● **Information provided**:
══════════

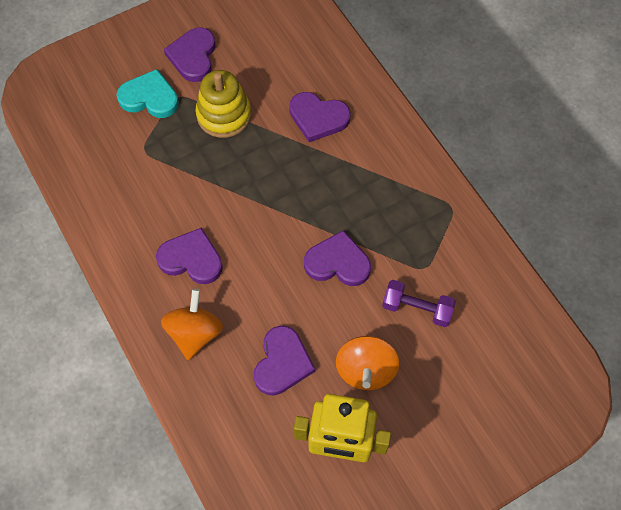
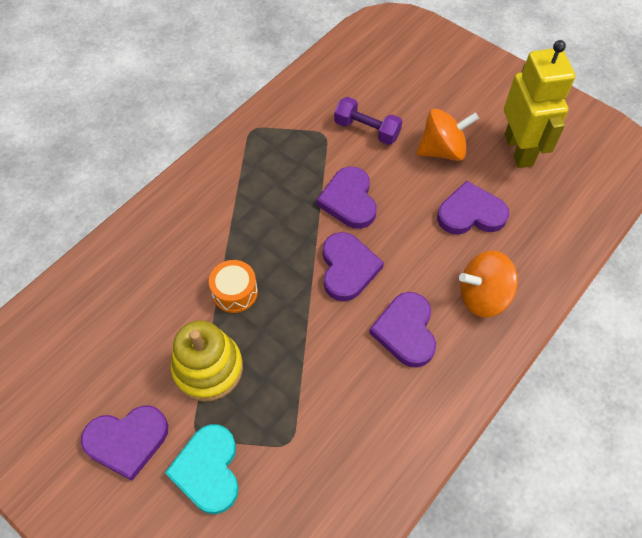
camera: 110 degrees left, 5 degrees down
(280, 148) = (235, 292): none -> orange drum
(318, 118) = (183, 268): purple heart -> purple heart (347, 268)
(417, 308) = (367, 130): purple dumbbell -> purple dumbbell turned 60 degrees counterclockwise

══════════

Would you retype each line above exactly and skip every image?

● **Answer for the task**:
camera: 110 degrees left, 5 degrees down
(280, 148) = (235, 292): none -> orange drum
(318, 118) = (183, 268): purple heart -> purple heart (347, 268)
(417, 308) = (367, 130): purple dumbbell -> purple dumbbell turned 60 degrees counterclockwise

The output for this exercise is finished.